ACTIVITY: Only an exact copy of every record counts as an answer.

(Data excerpts)
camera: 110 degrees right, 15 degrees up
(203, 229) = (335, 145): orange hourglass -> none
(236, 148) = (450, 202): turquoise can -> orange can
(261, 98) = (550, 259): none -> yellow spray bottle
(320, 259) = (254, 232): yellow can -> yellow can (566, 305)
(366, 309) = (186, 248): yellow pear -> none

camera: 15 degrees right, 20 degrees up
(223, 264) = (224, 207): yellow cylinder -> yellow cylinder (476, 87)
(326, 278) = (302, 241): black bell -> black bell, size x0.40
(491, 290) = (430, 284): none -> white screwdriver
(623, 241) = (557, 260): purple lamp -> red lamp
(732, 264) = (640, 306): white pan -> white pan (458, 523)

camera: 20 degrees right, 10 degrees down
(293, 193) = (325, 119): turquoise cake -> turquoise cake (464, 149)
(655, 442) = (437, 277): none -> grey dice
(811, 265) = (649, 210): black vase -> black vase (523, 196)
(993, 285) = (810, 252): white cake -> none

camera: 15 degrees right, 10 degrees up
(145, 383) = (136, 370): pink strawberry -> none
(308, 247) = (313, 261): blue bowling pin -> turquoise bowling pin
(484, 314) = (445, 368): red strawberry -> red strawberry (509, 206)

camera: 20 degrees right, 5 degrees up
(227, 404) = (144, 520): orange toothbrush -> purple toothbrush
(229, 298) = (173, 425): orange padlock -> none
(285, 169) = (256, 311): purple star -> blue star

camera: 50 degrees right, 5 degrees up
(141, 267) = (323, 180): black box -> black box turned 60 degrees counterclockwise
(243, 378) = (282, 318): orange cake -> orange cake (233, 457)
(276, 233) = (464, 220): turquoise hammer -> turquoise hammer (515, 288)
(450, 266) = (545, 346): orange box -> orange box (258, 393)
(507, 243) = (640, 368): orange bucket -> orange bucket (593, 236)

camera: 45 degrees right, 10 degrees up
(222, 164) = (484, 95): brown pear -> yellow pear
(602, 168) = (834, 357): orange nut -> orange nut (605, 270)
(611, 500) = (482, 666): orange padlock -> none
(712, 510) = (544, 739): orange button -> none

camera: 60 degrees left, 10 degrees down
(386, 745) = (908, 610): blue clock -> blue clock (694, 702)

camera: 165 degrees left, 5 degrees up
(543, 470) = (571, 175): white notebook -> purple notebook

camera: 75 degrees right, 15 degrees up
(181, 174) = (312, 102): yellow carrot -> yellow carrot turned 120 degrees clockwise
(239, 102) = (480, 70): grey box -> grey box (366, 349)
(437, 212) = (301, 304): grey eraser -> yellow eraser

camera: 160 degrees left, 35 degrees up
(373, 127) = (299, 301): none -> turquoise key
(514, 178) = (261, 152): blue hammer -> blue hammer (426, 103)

ANSWER:
camera: 110 degrees right, 15 degrees up
(203, 229) = (335, 145): orange hourglass -> none
(236, 148) = (450, 202): turquoise can -> orange can
(261, 98) = (550, 259): none -> yellow spray bottle
(320, 259) = (254, 232): yellow can -> yellow can (566, 305)
(366, 309) = (186, 248): yellow pear -> none

camera: 15 degrees right, 20 degrees up
(223, 264) = (224, 207): yellow cylinder -> yellow cylinder (476, 87)
(326, 278) = (302, 241): black bell -> black bell, size x0.40
(491, 290) = (430, 284): none -> white screwdriver
(623, 241) = (557, 260): purple lamp -> red lamp
(732, 264) = (640, 306): white pan -> white pan (458, 523)

camera: 20 degrees right, 10 degrees down
(293, 193) = (325, 119): turquoise cake -> turquoise cake (464, 149)
(655, 442) = (437, 277): none -> grey dice
(811, 265) = (649, 210): black vase -> black vase (523, 196)
(993, 285) = (810, 252): white cake -> none

camera: 15 degrees right, 10 degrees up
(145, 383) = (136, 370): pink strawberry -> none
(308, 247) = (313, 261): blue bowling pin -> turquoise bowling pin
(484, 314) = (445, 368): red strawberry -> red strawberry (509, 206)

camera: 20 degrees right, 5 degrees up
(227, 404) = (144, 520): orange toothbrush -> purple toothbrush
(229, 298) = (173, 425): orange padlock -> none
(285, 169) = (256, 311): purple star -> blue star

camera: 50 degrees right, 5 degrees up
(141, 267) = (323, 180): black box -> black box turned 60 degrees counterclockwise
(243, 378) = (282, 318): orange cake -> orange cake (233, 457)
(276, 233) = (464, 220): turquoise hammer -> turquoise hammer (515, 288)
(450, 266) = (545, 346): orange box -> orange box (258, 393)
(507, 243) = (640, 368): orange bucket -> orange bucket (593, 236)

camera: 45 degrees right, 10 degrees up
(222, 164) = (484, 95): brown pear -> yellow pear
(602, 168) = (834, 357): orange nut -> orange nut (605, 270)
(611, 500) = (482, 666): orange padlock -> none
(712, 510) = (544, 739): orange button -> none

camera: 60 degrees left, 10 degrees down
(386, 745) = (908, 610): blue clock -> blue clock (694, 702)

camera: 165 degrees left, 5 degrees up
(543, 470) = (571, 175): white notebook -> purple notebook

camera: 75 degrees right, 15 degrees up
(181, 174) = (312, 102): yellow carrot -> yellow carrot turned 120 degrees clockwise
(239, 102) = (480, 70): grey box -> grey box (366, 349)
(437, 212) = (301, 304): grey eraser -> yellow eraser

camera: 160 degrees left, 35 degrees up
(373, 127) = (299, 301): none -> turquoise key
(514, 178) = (261, 152): blue hammer -> blue hammer (426, 103)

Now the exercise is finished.